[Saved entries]

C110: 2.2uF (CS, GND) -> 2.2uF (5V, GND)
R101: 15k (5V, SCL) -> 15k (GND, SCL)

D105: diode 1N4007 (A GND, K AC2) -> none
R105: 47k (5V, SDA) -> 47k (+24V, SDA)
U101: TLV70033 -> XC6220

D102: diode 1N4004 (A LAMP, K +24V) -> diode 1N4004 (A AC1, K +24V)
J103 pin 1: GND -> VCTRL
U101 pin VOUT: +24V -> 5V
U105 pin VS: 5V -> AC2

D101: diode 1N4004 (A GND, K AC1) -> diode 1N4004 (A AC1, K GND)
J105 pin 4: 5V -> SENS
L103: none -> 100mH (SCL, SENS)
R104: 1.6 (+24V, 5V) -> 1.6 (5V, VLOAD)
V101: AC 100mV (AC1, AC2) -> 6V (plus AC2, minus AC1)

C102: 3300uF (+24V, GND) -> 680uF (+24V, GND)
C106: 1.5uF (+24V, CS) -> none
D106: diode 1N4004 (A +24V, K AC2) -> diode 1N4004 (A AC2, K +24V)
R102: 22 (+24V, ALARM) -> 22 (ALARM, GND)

GOAL OF THE EXERCISE: The lines to reproduce run from the one that contains "D106: diode 1N4004" through the last line above; copy them exactly.

REPLY TO THE TASK:
D106: diode 1N4004 (A +24V, K AC2) -> diode 1N4004 (A AC2, K +24V)
R102: 22 (+24V, ALARM) -> 22 (ALARM, GND)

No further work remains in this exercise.